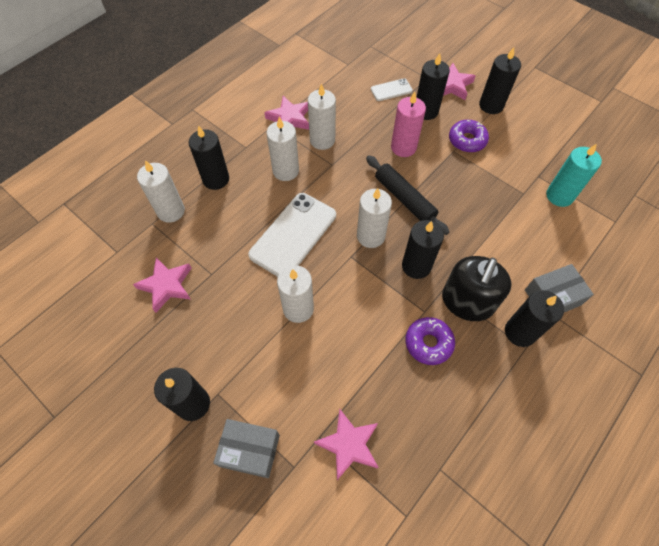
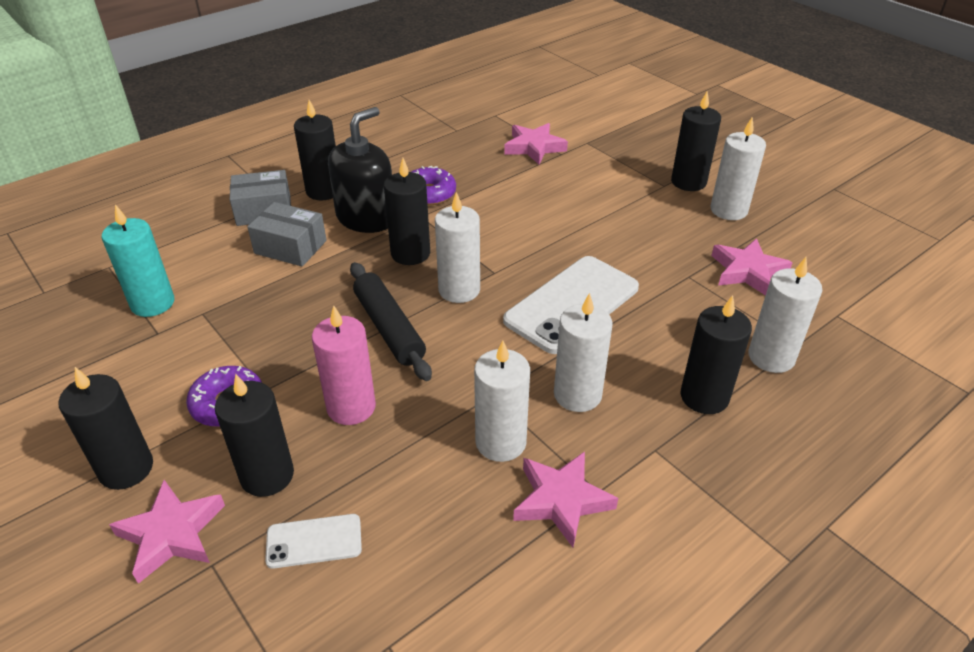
camera: 170 degrees left, 20 degrees down
grey box [213,419,280,478] -> grey box moved to [247,202,327,266]
white candle [277,265,314,323] -> white candle moved to [711,118,766,220]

How to complete this task> Without including any picture, copy the listing above exactly and in full.

Response area>
camera: 170 degrees left, 20 degrees down
grey box [213,419,280,478] -> grey box moved to [247,202,327,266]
white candle [277,265,314,323] -> white candle moved to [711,118,766,220]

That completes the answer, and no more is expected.